Collected data entries:
= = =
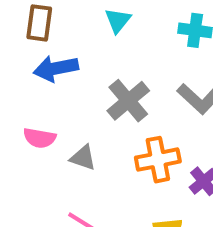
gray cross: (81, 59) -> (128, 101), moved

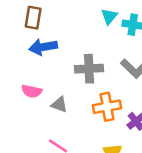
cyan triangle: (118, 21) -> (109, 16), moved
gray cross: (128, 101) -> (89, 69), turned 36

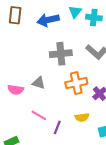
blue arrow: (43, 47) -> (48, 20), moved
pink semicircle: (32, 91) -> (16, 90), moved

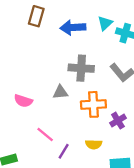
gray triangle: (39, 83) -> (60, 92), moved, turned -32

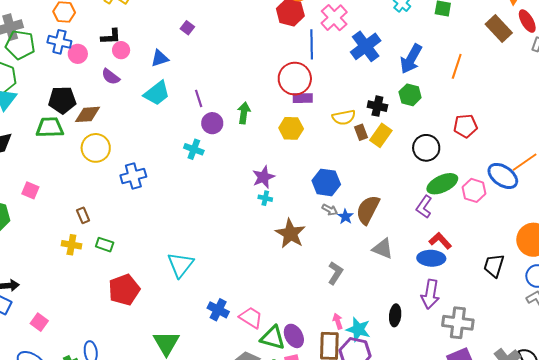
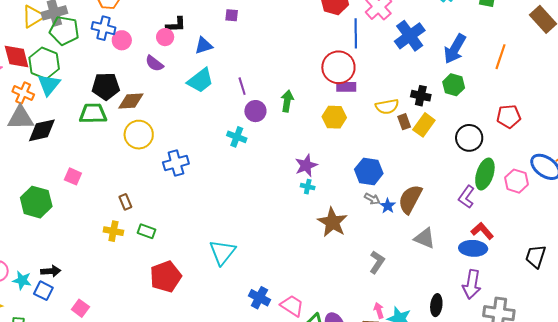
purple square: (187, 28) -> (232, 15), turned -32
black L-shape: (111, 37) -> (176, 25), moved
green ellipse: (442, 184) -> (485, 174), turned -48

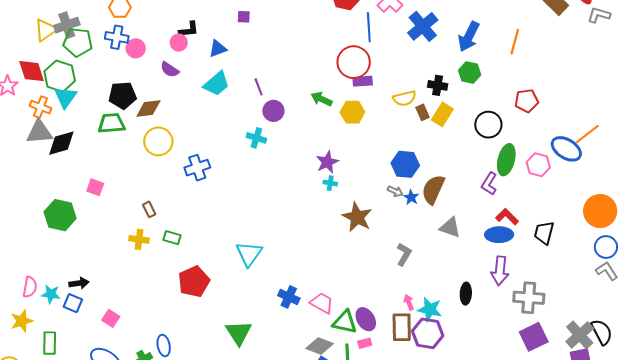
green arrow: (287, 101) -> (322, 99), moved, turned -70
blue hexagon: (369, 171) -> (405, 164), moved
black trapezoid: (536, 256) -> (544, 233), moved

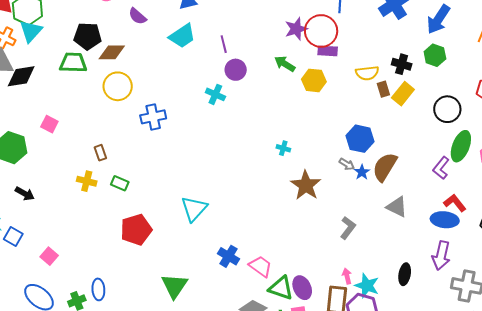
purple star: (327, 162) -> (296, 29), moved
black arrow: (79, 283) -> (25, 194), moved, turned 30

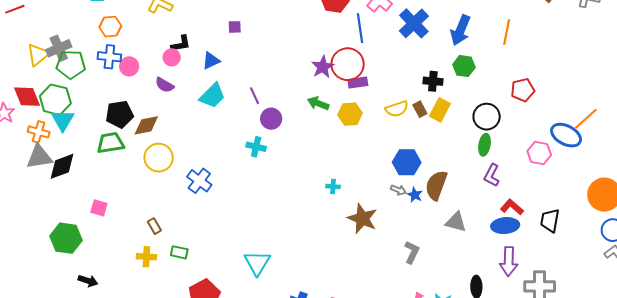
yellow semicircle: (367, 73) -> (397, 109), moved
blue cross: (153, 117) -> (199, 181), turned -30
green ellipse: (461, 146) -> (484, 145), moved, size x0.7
= = =
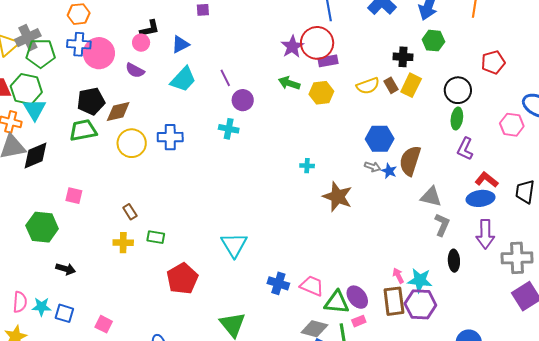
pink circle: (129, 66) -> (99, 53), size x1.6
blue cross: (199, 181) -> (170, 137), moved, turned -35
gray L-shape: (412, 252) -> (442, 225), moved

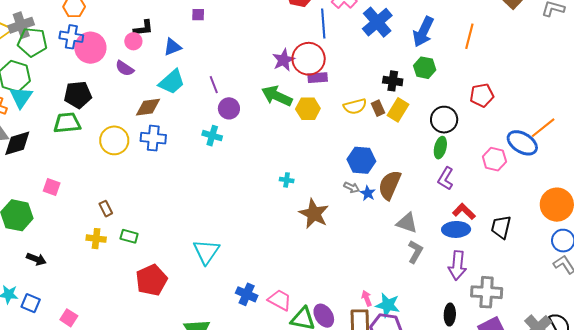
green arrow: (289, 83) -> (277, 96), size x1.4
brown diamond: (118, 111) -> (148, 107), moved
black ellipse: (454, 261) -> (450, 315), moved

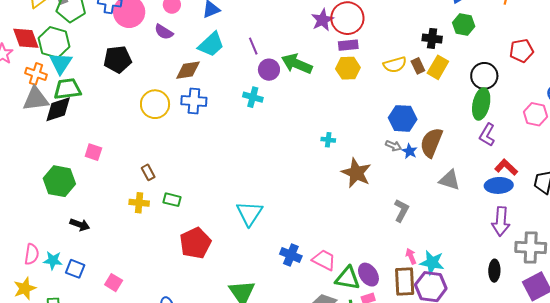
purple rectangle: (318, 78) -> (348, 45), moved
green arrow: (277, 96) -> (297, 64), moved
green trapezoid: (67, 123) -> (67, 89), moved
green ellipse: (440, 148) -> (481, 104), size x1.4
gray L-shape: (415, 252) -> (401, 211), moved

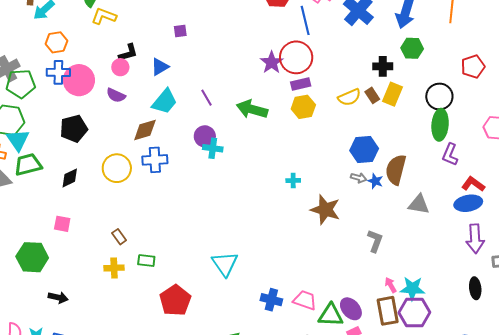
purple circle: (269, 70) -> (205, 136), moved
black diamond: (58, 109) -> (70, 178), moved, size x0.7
= = =
▶ **WORK REQUIRED**: Take the entries above and copy out all lines with the string "ellipse".

▶ **OUTPUT**:
green ellipse: (442, 184) -> (485, 174), turned -48
green ellipse: (461, 146) -> (484, 145), moved, size x0.7
black ellipse: (454, 261) -> (450, 315), moved
green ellipse: (440, 148) -> (481, 104), size x1.4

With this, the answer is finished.